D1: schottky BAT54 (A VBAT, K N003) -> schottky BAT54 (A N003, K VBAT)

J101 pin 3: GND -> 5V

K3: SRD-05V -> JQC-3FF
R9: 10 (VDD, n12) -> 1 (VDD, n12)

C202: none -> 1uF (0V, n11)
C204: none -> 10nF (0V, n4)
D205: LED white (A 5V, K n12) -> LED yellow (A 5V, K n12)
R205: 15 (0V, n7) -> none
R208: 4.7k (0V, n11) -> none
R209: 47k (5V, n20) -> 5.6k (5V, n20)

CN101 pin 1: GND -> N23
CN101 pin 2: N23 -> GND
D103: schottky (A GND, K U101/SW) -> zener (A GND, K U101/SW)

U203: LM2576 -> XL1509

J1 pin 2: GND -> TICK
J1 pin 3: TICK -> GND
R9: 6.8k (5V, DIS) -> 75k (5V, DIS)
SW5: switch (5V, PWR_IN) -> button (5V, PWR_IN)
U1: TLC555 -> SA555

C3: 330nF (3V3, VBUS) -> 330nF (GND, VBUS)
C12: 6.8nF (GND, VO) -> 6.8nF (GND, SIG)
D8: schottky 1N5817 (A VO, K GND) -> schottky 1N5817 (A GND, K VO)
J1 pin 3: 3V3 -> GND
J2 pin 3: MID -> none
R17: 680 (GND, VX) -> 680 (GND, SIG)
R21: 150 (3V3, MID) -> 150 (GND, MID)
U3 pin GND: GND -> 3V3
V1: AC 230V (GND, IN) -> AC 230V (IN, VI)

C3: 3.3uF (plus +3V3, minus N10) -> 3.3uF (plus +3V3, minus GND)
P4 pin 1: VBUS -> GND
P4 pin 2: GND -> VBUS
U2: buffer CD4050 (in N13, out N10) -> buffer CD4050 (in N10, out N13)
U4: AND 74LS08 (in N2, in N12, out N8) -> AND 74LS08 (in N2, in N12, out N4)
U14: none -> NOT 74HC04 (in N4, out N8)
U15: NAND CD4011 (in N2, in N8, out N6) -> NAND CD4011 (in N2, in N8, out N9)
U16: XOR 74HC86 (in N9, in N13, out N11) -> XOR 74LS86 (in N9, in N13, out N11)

> **What is needed**
Give back the entries above exactly as they are, from their first line through the line that contains "U203: LM2576 -> XL1509", both included, with nothing else.

> **Result of this exercise**
D1: schottky BAT54 (A VBAT, K N003) -> schottky BAT54 (A N003, K VBAT)

J101 pin 3: GND -> 5V

K3: SRD-05V -> JQC-3FF
R9: 10 (VDD, n12) -> 1 (VDD, n12)

C202: none -> 1uF (0V, n11)
C204: none -> 10nF (0V, n4)
D205: LED white (A 5V, K n12) -> LED yellow (A 5V, K n12)
R205: 15 (0V, n7) -> none
R208: 4.7k (0V, n11) -> none
R209: 47k (5V, n20) -> 5.6k (5V, n20)

CN101 pin 1: GND -> N23
CN101 pin 2: N23 -> GND
D103: schottky (A GND, K U101/SW) -> zener (A GND, K U101/SW)

U203: LM2576 -> XL1509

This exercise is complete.